> [Prompt]: From the line containing "The blue cupcake" through the last line below, copy every line exactly, leaving out the pictures.

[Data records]

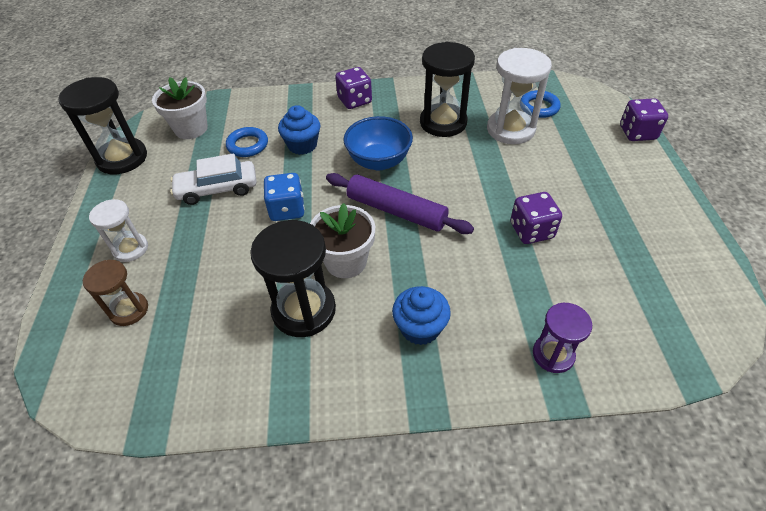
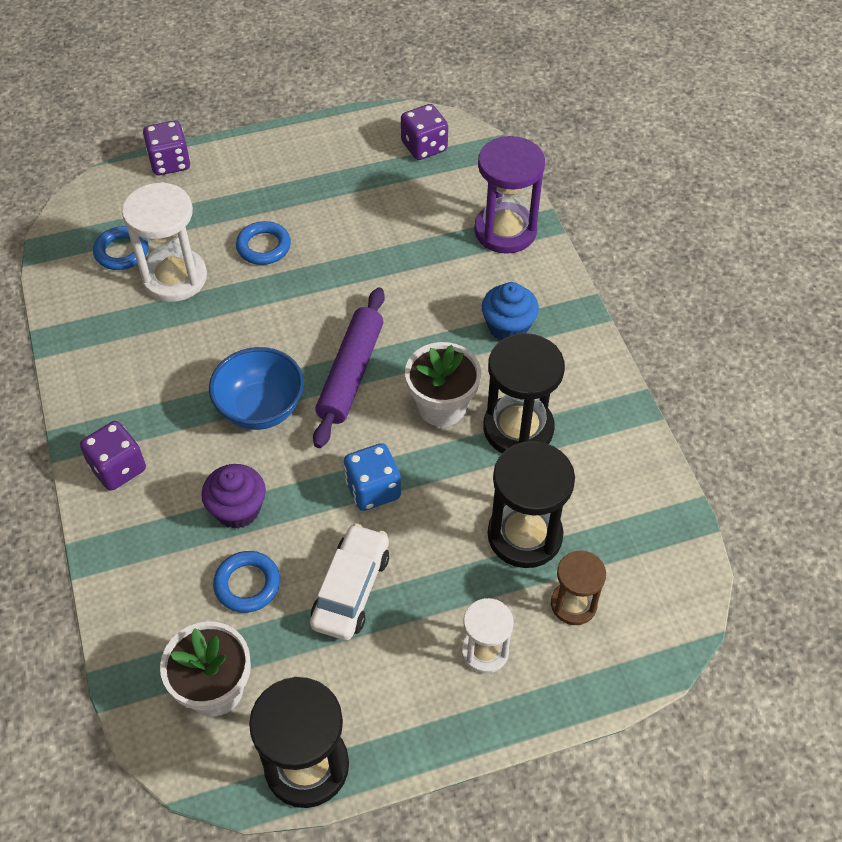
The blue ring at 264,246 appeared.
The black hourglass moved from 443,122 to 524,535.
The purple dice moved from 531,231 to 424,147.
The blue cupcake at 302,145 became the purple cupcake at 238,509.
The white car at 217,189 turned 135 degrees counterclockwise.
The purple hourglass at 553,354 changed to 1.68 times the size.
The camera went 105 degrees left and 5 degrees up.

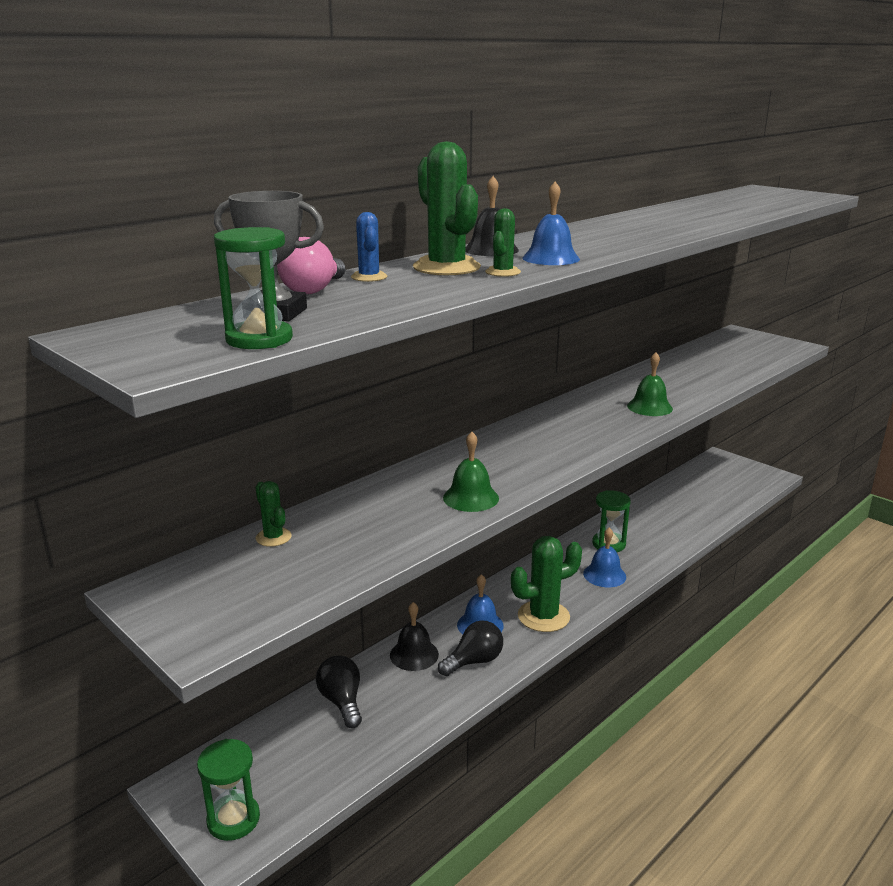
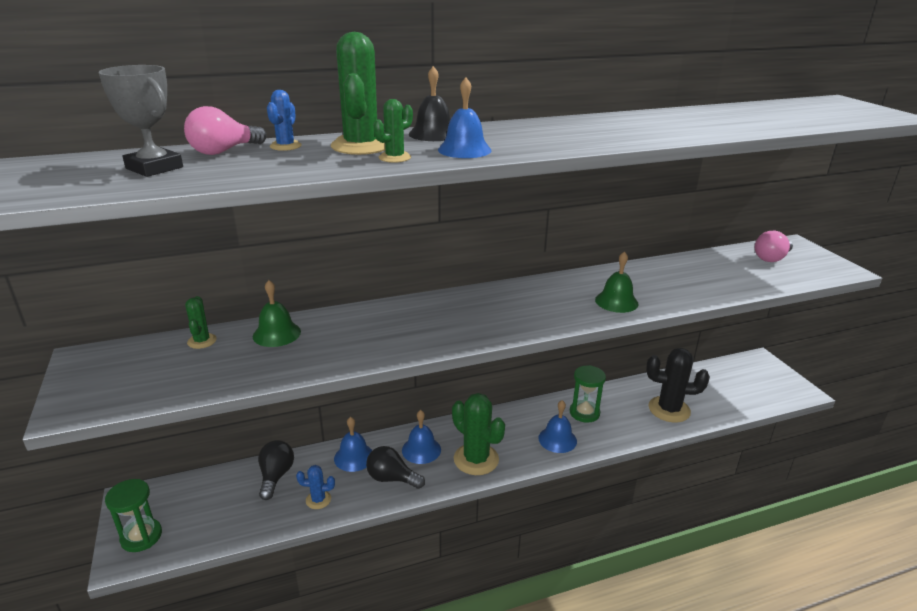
The green hourglass at 259,339 disappeared.
The blue cactus at 318,500 appeared.
The black cactus at 669,409 appeared.
The pink light bulb at 771,258 appeared.
The green bell moved from 471,498 to 276,334.
The black bell at 414,654 became the blue bell at 354,457.
The black light bulb at 474,661 turned 150 degrees counterclockwise.
The green cactus at 543,616 turned 45 degrees clockwise.
The camera went 25 degrees right and 5 degrees up.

> [Output for this exercise]:
The blue cupcake at 302,145 became the purple cupcake at 238,509.
The white car at 217,189 turned 135 degrees counterclockwise.
The purple hourglass at 553,354 changed to 1.68 times the size.
The camera went 105 degrees left and 5 degrees up.

The green hourglass at 259,339 disappeared.
The blue cactus at 318,500 appeared.
The black cactus at 669,409 appeared.
The pink light bulb at 771,258 appeared.
The green bell moved from 471,498 to 276,334.
The black bell at 414,654 became the blue bell at 354,457.
The black light bulb at 474,661 turned 150 degrees counterclockwise.
The green cactus at 543,616 turned 45 degrees clockwise.
The camera went 25 degrees right and 5 degrees up.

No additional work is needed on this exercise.